(Raw data Opens)

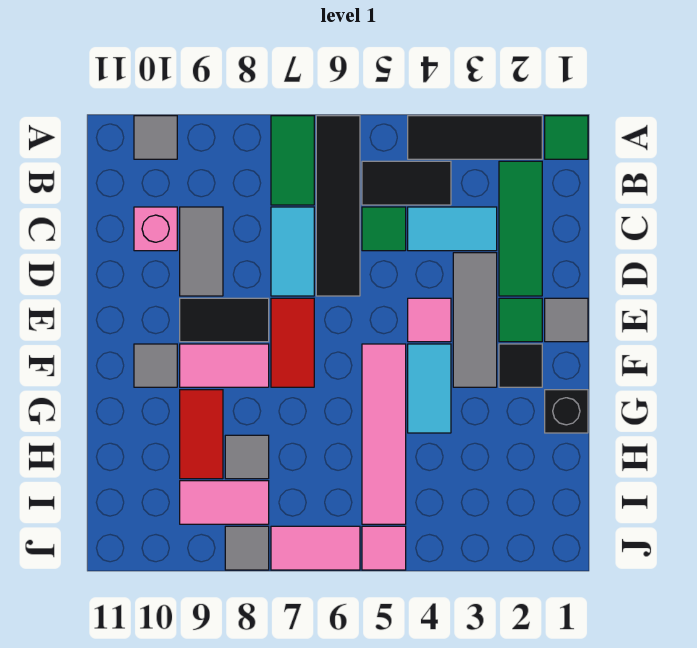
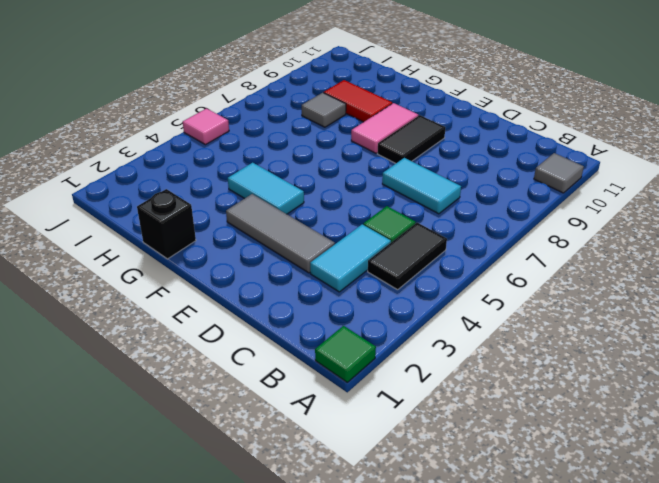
none -> black 1x3 tile [408,116,542,159]
none -> black 1x4 tile [316,116,360,296]
none -> green 1x2 tile [271,116,314,205]
none -> green 1x3 tile [499,161,542,296]

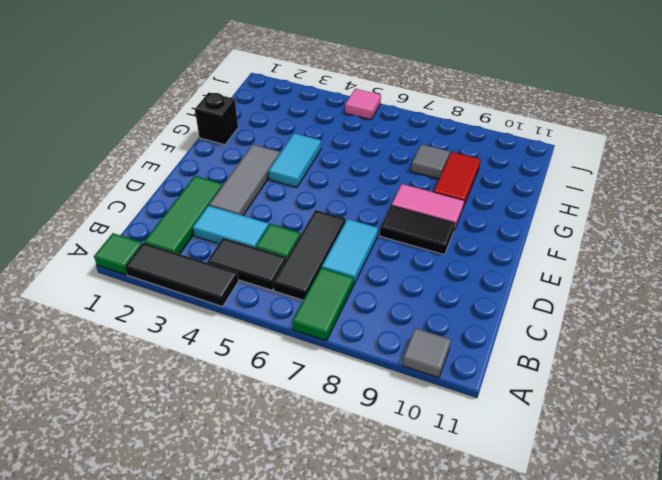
black 1x3 tile [273,210,346,300] -> black 1x4 tile [316,116,360,296]
none -> grey 1x2 tile [180,207,223,296]
none -> pink 1x1 brick [134,207,177,251]
none -> grey 1x1 tile [545,298,588,342]
none -> green 1x1 tile [499,298,542,342]

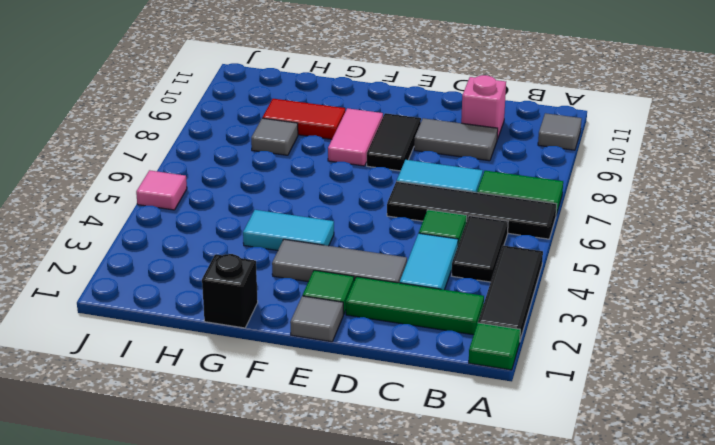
none -> pink 1x1 tile [408,298,451,342]
none -> red 1x2 tile [271,298,314,387]
none -> black 1x1 tile [499,344,542,387]
none -> pink 1x4 tile [362,344,406,524]

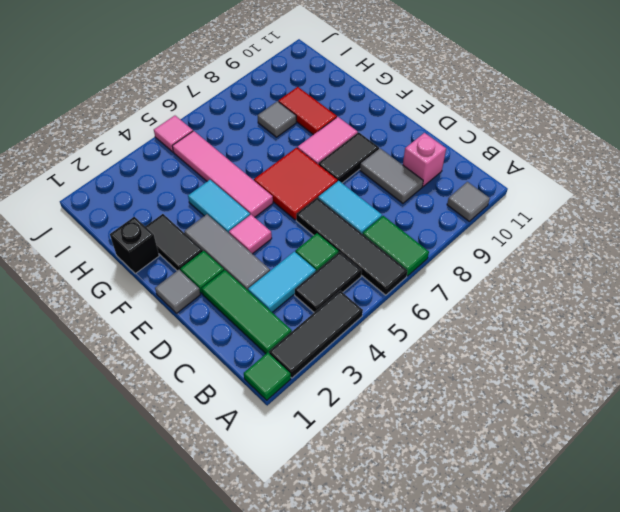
red 2x2 tile [254,148,338,220] -> red 1x2 tile [271,298,314,387]
black 1x2 tile [145,214,203,271] -> black 1x1 tile [499,344,542,387]
none -> grey 1x1 tile [134,344,177,387]
none -> pink 1x2 tile [180,481,269,524]
none -> pink 1x2 tile [271,526,360,570]
none -> grey 1x1 tile [225,526,269,570]

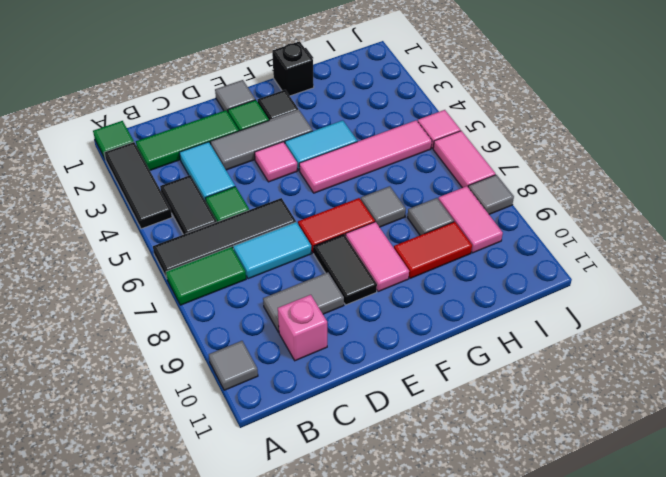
grey 1x1 tile [361,186,406,227] -> grey 1x1 tile moved to [134,344,177,387]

(Raw data Closes)

* [What is needed]: Gather each line in these records that contains the string "black".

* [Your solution]:
none -> black 1x3 tile [408,116,542,159]
none -> black 1x4 tile [316,116,360,296]
black 1x3 tile [273,210,346,300] -> black 1x4 tile [316,116,360,296]
none -> black 1x1 tile [499,344,542,387]
black 1x2 tile [145,214,203,271] -> black 1x1 tile [499,344,542,387]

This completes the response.